Your goal -
Copy verbatim the block of lines in the entries below whose first line contains "IMG_2.jpg - Viewer: [826,34,1100,212]" and whose last line contains "Lesson Update: [446,361,818,473]". Leave out all other lines.

Records shown -
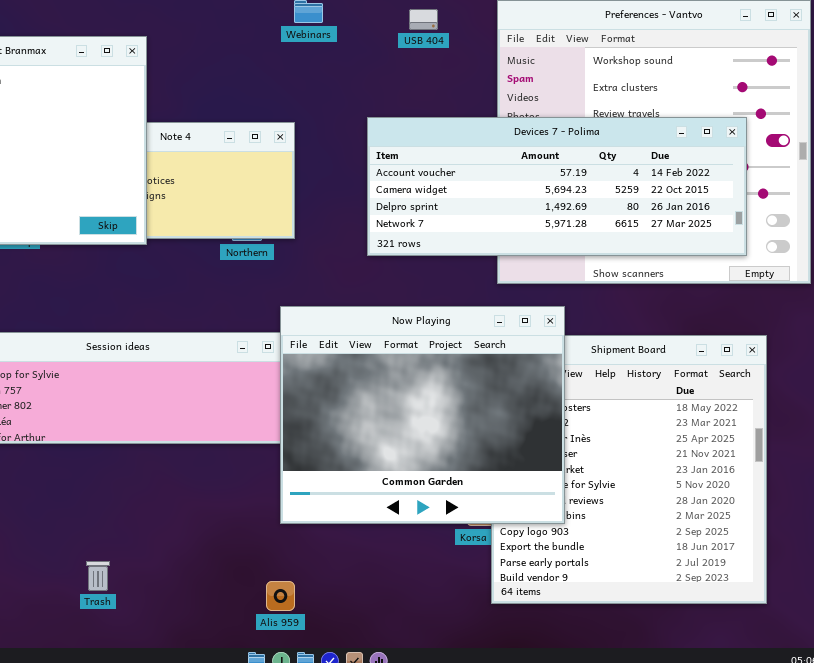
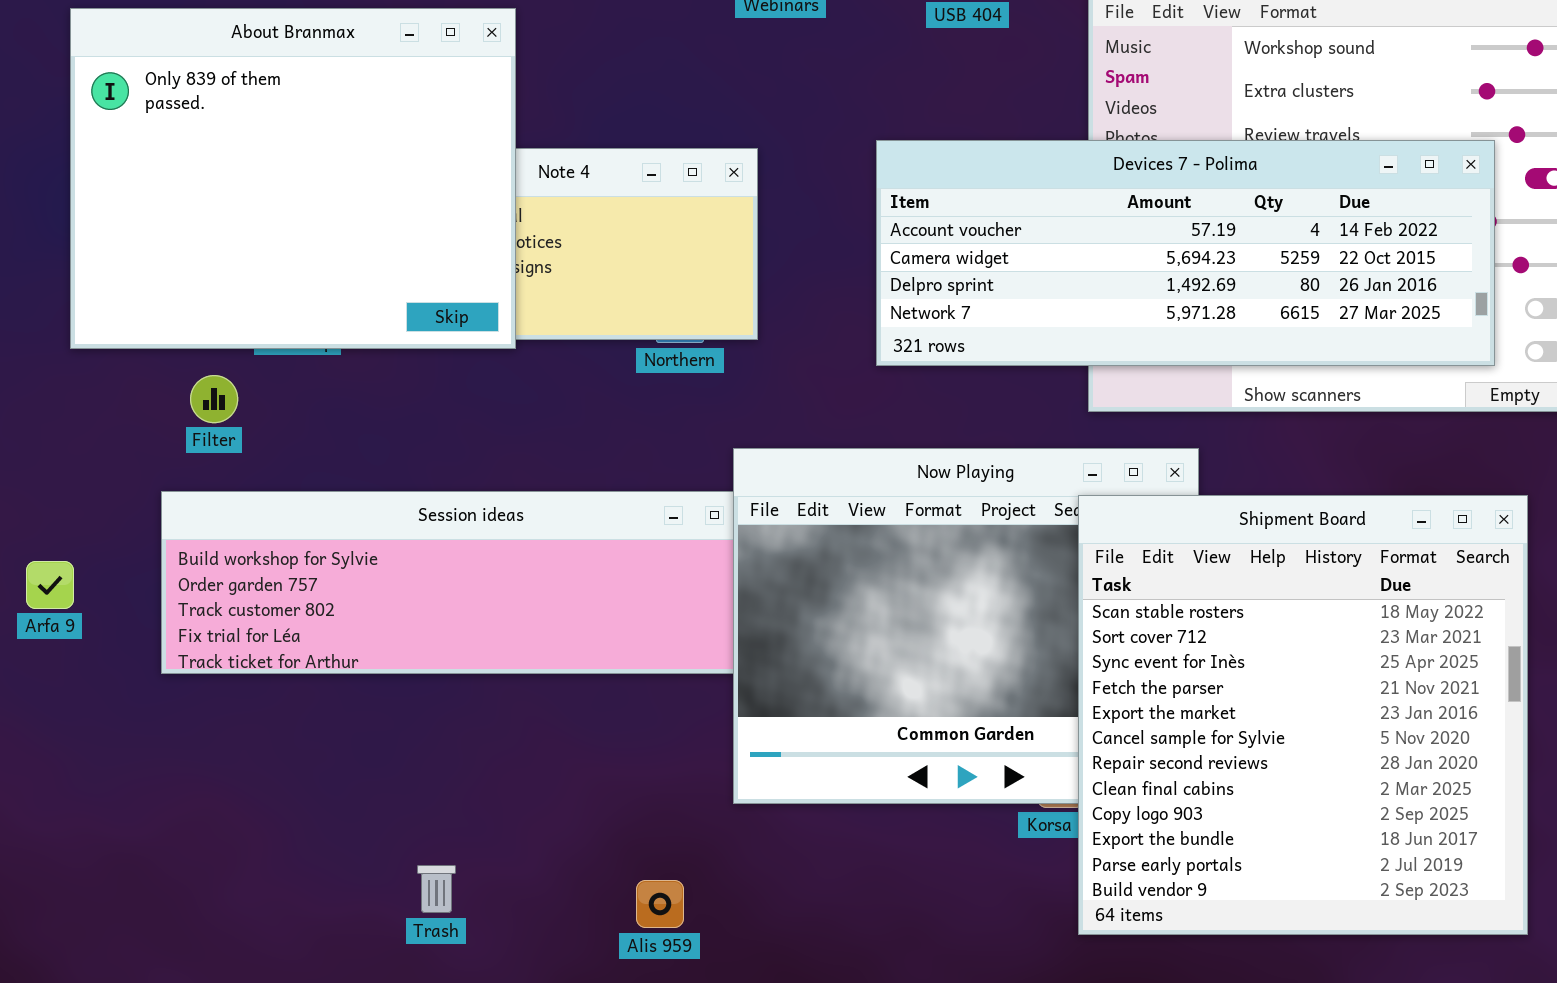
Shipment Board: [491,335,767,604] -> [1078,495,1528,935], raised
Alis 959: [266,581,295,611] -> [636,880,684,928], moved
--
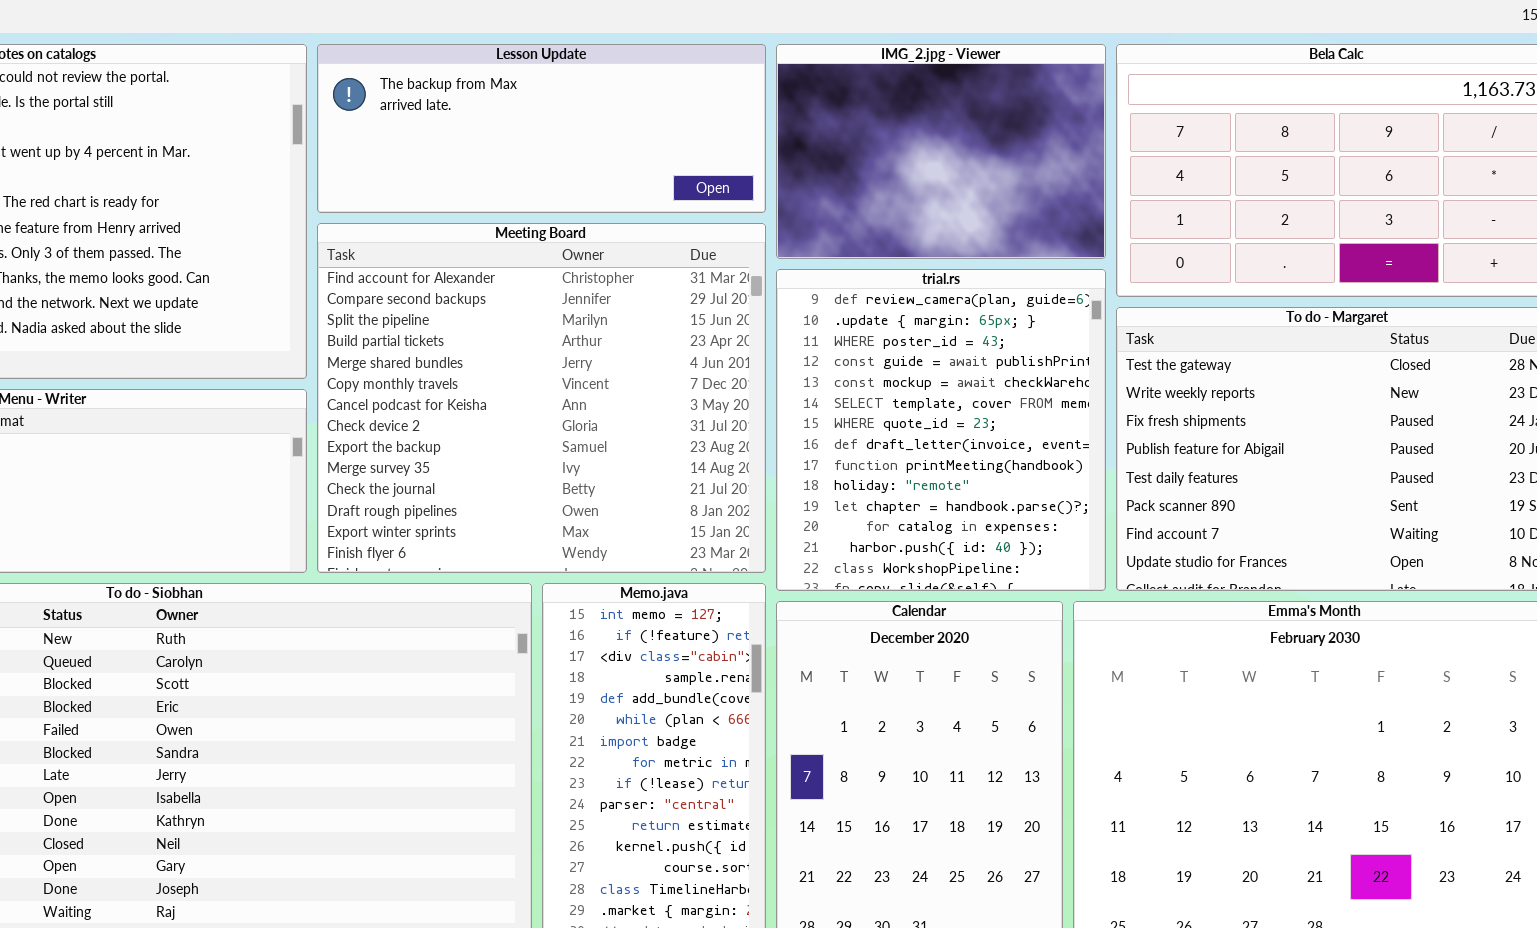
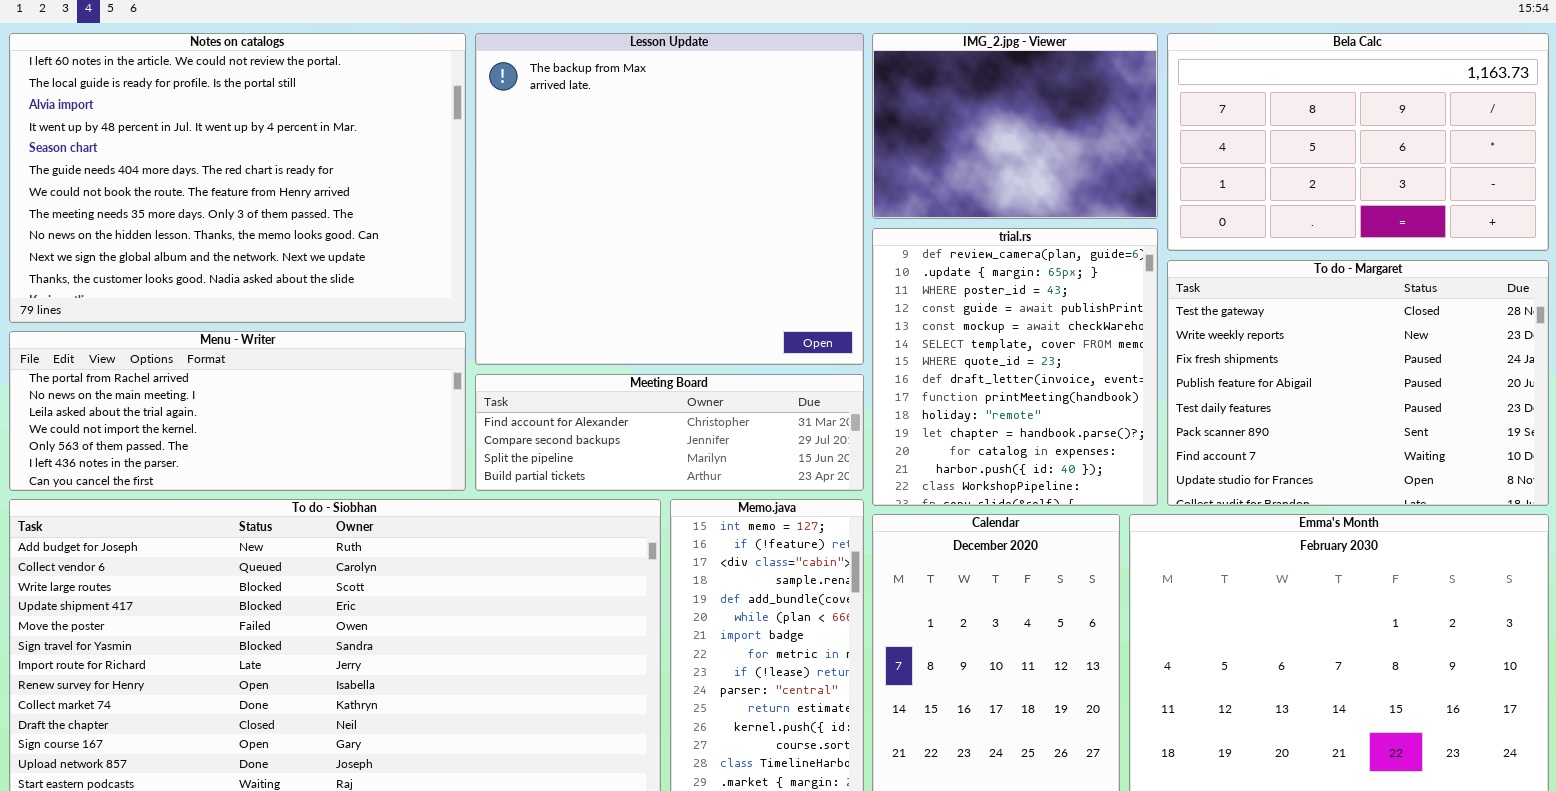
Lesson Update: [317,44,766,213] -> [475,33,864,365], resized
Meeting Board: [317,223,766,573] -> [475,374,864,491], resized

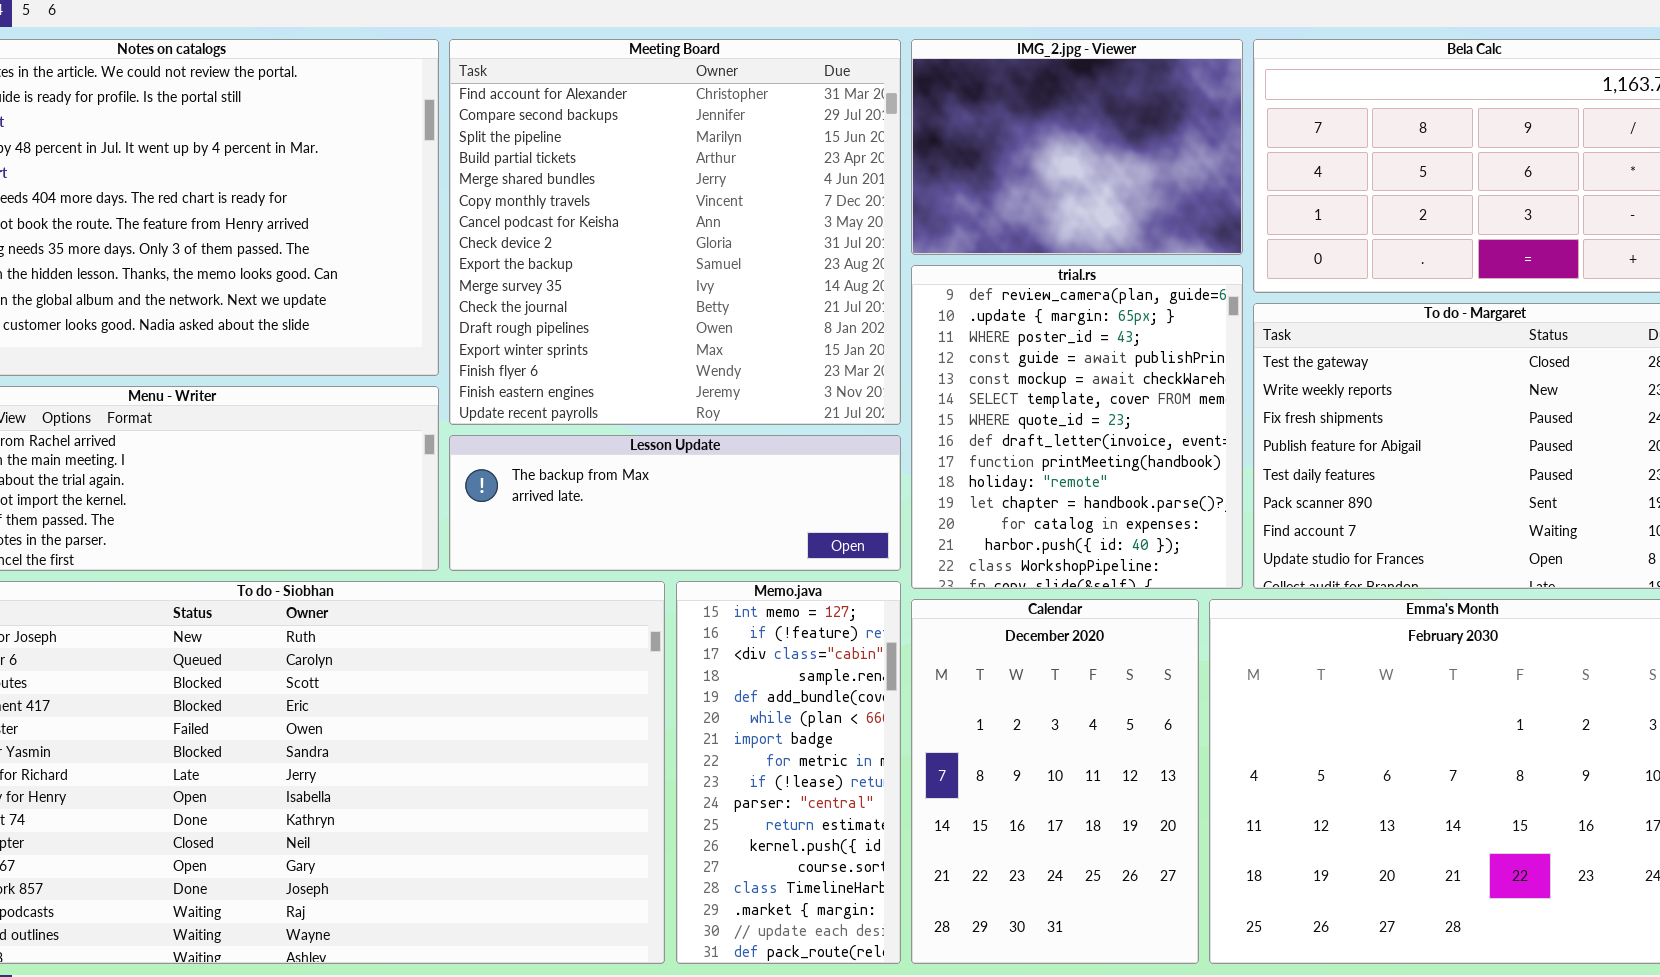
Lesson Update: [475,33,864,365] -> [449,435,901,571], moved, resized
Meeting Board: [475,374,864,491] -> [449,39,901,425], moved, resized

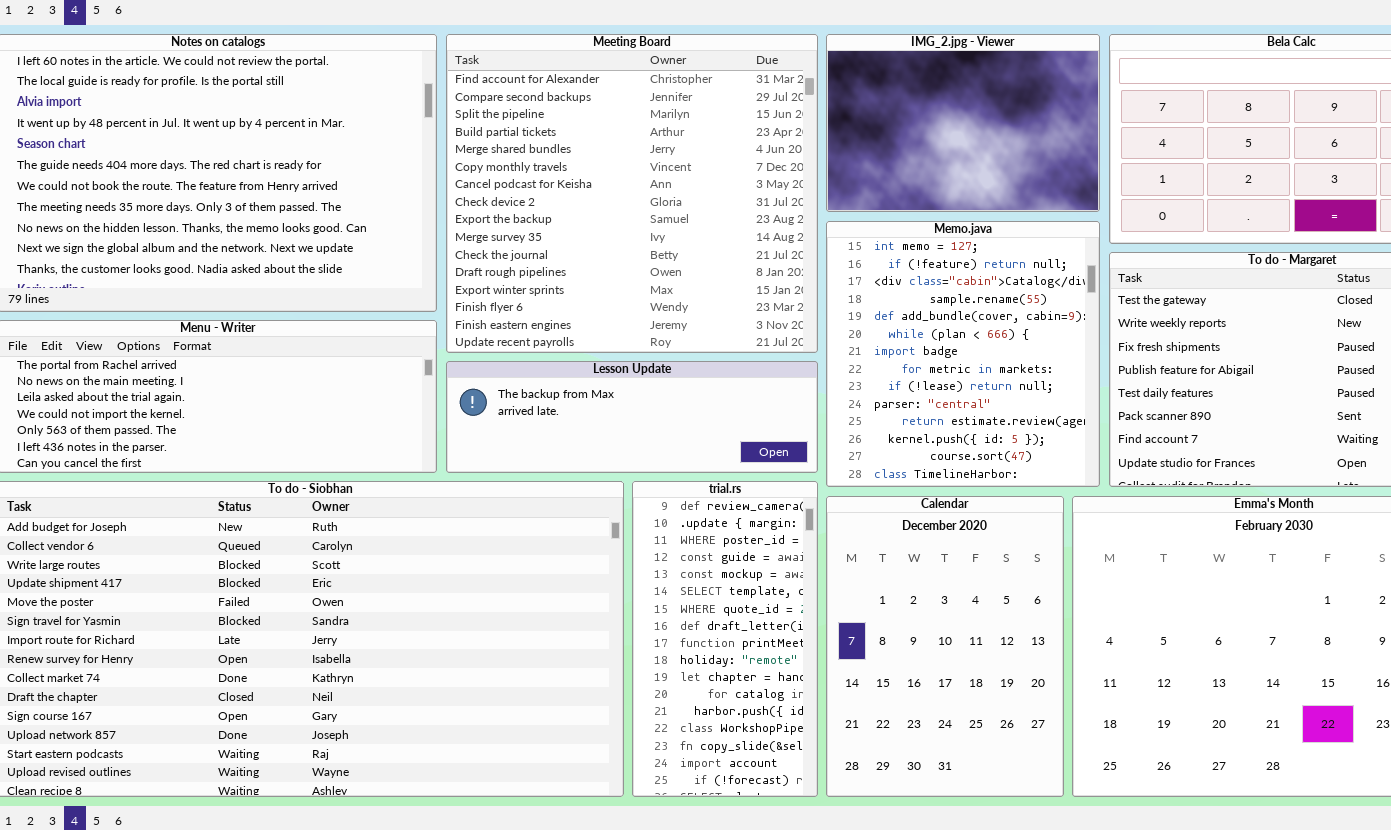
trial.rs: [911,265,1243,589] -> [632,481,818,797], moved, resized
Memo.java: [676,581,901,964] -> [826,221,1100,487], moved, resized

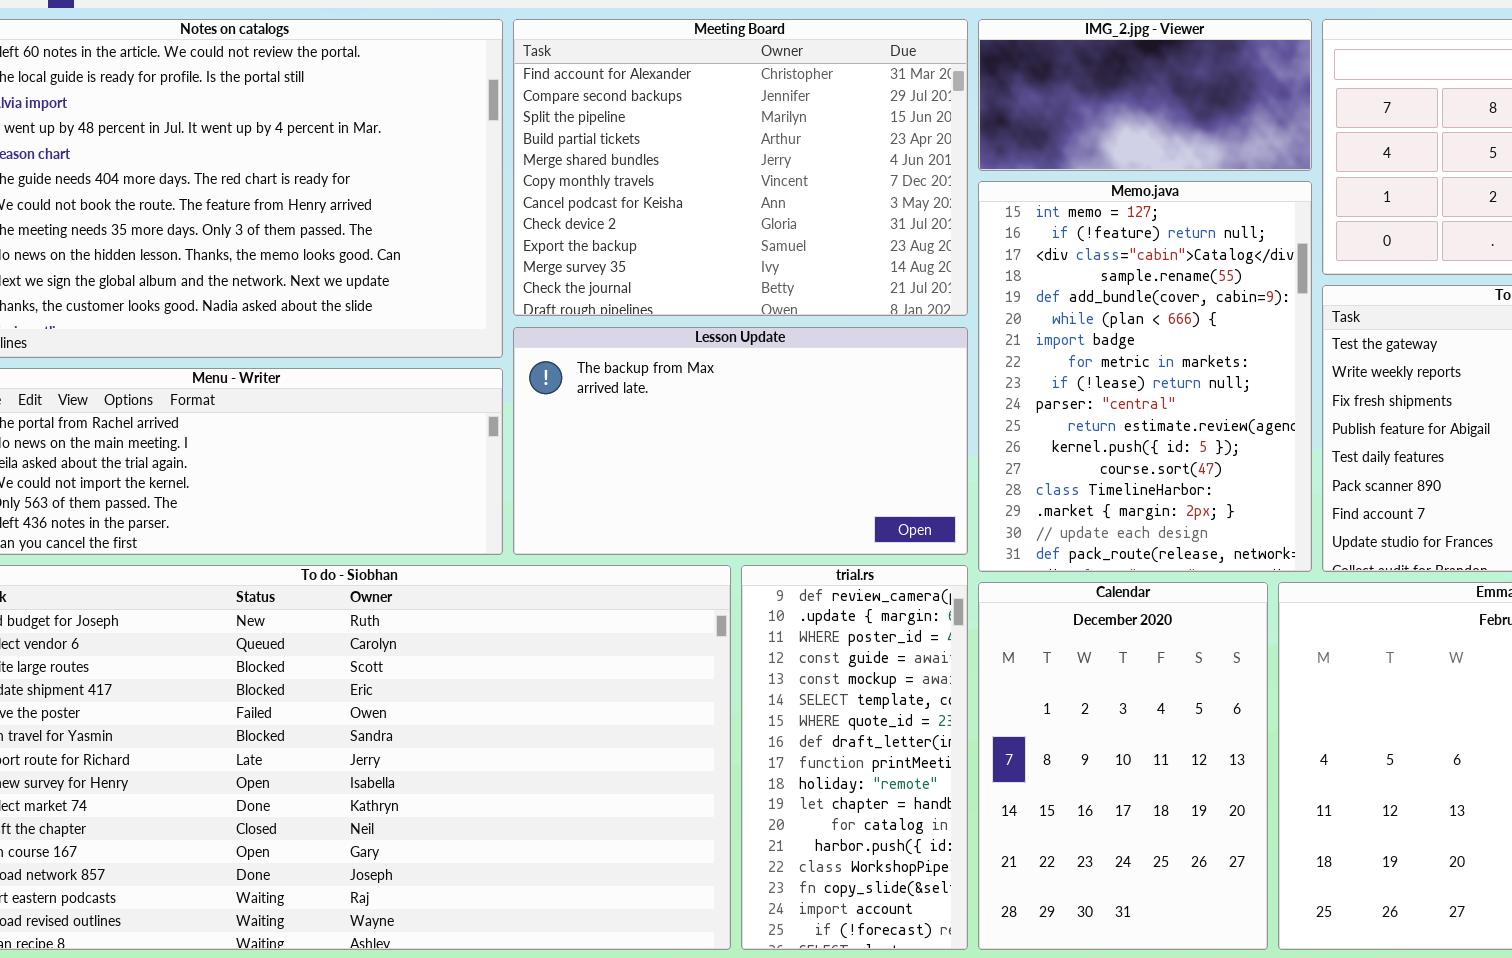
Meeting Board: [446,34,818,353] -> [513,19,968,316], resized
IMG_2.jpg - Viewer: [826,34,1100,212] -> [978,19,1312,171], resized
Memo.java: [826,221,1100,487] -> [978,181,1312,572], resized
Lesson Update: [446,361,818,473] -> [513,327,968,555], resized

Answer for the task -
IMG_2.jpg - Viewer: [826,34,1100,212] -> [978,19,1312,171], resized
Memo.java: [826,221,1100,487] -> [978,181,1312,572], resized
Lesson Update: [446,361,818,473] -> [513,327,968,555], resized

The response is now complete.